> _Task to complete_
In the listing below, repeat exactly every line from the first through the line containing "cyan rectangle: (94, 81) -> (35, 74), moved", with nothing else.

> _Records for the exercise_

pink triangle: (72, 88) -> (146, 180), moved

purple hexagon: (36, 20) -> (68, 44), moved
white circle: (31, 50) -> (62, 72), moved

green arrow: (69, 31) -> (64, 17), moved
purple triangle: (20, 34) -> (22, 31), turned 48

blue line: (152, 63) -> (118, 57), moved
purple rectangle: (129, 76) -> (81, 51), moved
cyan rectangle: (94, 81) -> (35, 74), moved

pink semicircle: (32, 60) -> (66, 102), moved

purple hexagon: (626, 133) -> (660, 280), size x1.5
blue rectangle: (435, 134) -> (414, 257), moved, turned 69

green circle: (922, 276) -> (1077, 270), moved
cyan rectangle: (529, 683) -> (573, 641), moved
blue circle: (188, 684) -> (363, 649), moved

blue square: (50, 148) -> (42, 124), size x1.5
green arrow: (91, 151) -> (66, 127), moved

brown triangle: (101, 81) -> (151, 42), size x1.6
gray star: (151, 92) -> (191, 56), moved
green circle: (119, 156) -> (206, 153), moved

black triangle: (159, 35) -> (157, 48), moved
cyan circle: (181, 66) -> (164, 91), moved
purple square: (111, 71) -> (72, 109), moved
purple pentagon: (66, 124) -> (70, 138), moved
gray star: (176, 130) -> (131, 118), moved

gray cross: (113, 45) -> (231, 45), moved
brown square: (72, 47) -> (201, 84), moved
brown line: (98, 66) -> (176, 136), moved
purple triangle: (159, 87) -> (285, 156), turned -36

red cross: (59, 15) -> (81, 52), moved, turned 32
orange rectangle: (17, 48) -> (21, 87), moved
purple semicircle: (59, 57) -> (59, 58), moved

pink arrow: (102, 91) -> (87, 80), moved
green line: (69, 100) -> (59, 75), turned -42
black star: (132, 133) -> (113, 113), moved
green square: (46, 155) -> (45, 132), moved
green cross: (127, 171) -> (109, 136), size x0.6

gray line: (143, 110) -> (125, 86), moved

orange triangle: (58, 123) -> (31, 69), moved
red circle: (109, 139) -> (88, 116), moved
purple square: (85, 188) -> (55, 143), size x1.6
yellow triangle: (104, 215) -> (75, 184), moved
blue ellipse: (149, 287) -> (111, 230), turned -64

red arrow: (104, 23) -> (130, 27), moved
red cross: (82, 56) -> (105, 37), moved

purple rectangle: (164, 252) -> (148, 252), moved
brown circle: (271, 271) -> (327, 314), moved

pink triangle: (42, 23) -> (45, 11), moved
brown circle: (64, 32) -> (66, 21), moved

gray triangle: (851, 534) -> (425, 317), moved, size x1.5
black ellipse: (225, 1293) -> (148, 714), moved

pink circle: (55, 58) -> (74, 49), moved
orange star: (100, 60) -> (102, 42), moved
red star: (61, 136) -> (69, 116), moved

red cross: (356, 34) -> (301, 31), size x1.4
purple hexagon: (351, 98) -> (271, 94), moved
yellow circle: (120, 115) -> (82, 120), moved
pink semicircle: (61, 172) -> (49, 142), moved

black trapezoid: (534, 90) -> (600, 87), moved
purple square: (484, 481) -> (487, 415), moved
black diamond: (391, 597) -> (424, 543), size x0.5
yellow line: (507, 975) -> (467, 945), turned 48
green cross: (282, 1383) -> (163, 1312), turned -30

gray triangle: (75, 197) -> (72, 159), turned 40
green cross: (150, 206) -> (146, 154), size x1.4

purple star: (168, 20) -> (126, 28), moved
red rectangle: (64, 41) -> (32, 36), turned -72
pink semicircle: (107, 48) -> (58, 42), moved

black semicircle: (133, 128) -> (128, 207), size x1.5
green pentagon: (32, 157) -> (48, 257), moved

> _Answer for the task_
pink triangle: (72, 88) -> (146, 180), moved

purple hexagon: (36, 20) -> (68, 44), moved
white circle: (31, 50) -> (62, 72), moved

green arrow: (69, 31) -> (64, 17), moved
purple triangle: (20, 34) -> (22, 31), turned 48

blue line: (152, 63) -> (118, 57), moved
purple rectangle: (129, 76) -> (81, 51), moved
cyan rectangle: (94, 81) -> (35, 74), moved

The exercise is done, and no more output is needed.